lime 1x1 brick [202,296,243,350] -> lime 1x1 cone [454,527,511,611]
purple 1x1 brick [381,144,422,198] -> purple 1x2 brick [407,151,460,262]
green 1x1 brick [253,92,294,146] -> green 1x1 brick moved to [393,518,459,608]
--
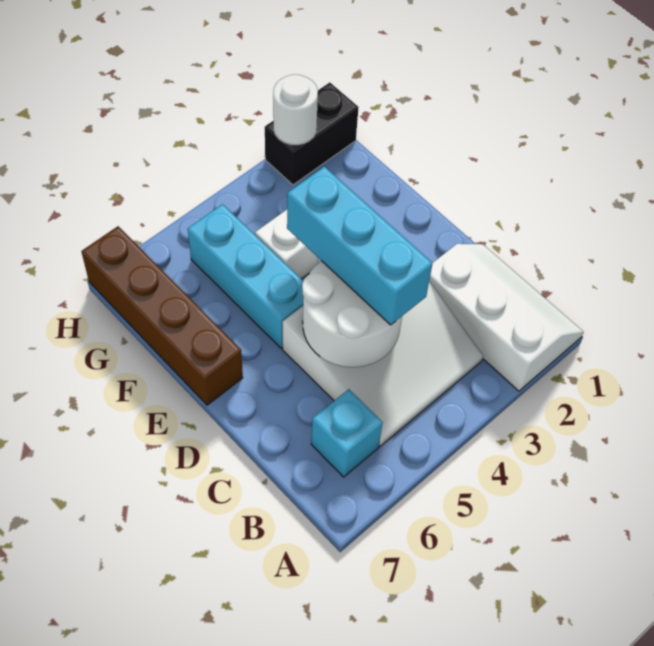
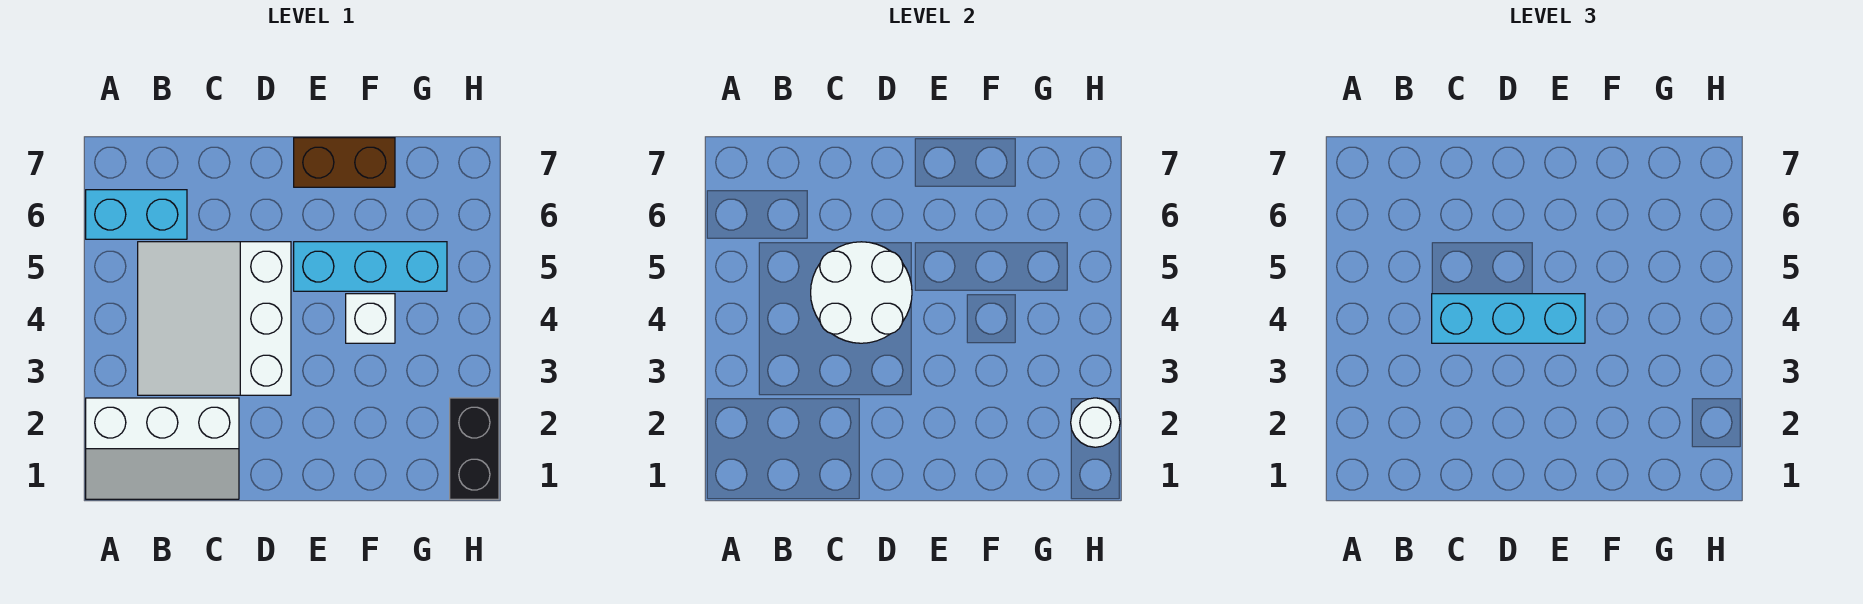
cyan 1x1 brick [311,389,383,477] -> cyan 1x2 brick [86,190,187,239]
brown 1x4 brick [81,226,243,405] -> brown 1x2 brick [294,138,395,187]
--
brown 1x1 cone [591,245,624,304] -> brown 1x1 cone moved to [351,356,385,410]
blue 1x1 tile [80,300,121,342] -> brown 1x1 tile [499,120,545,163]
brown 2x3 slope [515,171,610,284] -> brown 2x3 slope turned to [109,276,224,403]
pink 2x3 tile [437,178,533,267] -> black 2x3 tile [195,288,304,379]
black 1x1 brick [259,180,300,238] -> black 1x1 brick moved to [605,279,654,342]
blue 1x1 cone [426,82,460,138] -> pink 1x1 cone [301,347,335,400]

To do: Every line from the line containing "brown 2x3 slope [515,171,610,284]" through the line containing "blue 1x1 cone" in the records above must be retyped exactly. Leave out the rest.

Exercise solution:
brown 2x3 slope [515,171,610,284] -> brown 2x3 slope turned to [109,276,224,403]
pink 2x3 tile [437,178,533,267] -> black 2x3 tile [195,288,304,379]
black 1x1 brick [259,180,300,238] -> black 1x1 brick moved to [605,279,654,342]
blue 1x1 cone [426,82,460,138] -> pink 1x1 cone [301,347,335,400]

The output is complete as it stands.